EXERCISE DETAILS
Print every entry below again exactly as written, skipping the pictures.

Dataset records
★ ★ ★ ★ ★ ★ ★
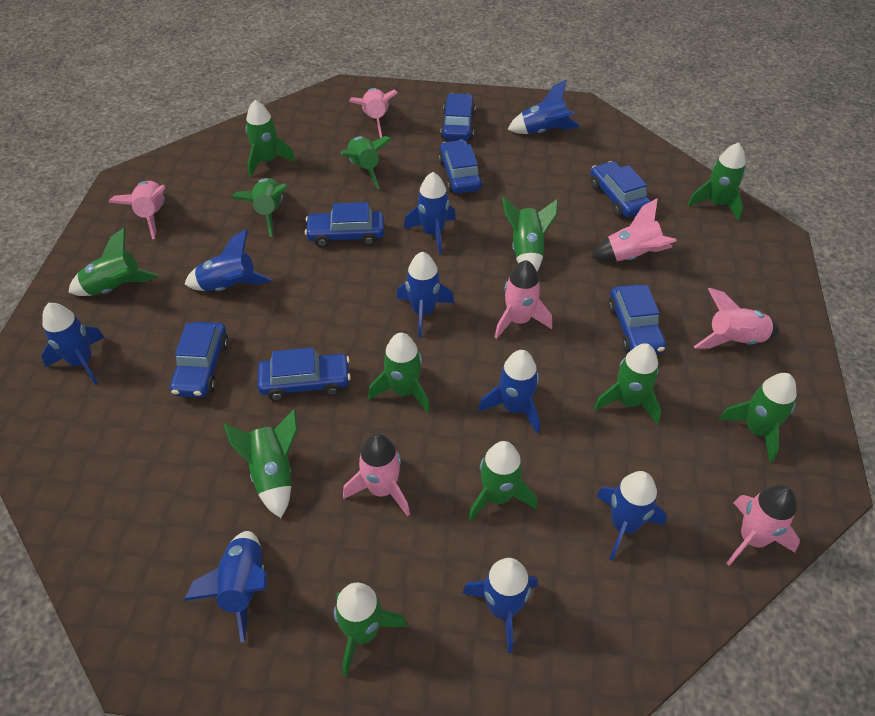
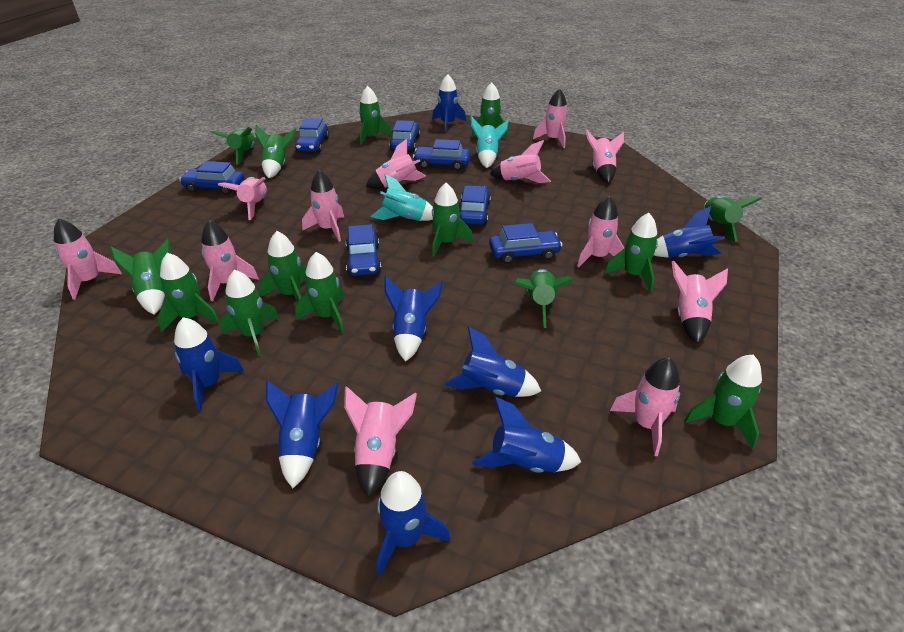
blue rocket: 9 -> 8
green rocket: 12 -> 14
pink rocket: 7 -> 12
turquoise rocket: 0 -> 2

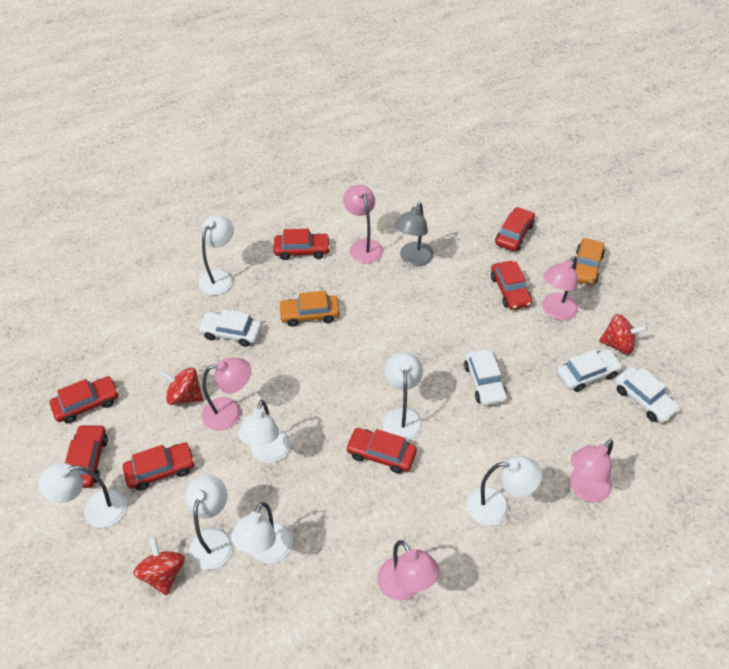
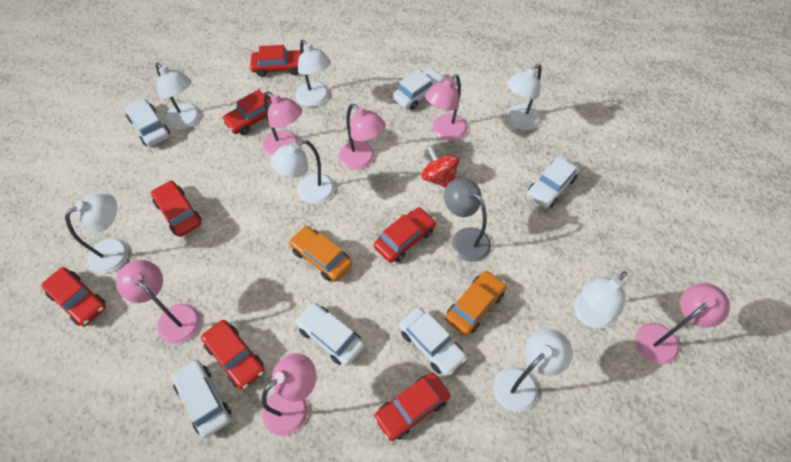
pink lamp: 5 -> 6
red spinning top: 3 -> 1
white car: 4 -> 6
★ ★ ★ ★ ★ ★ ★
ANSWER AREA
blue rocket: 9 -> 8
green rocket: 12 -> 14
pink rocket: 7 -> 12
turquoise rocket: 0 -> 2

pink lamp: 5 -> 6
red spinning top: 3 -> 1
white car: 4 -> 6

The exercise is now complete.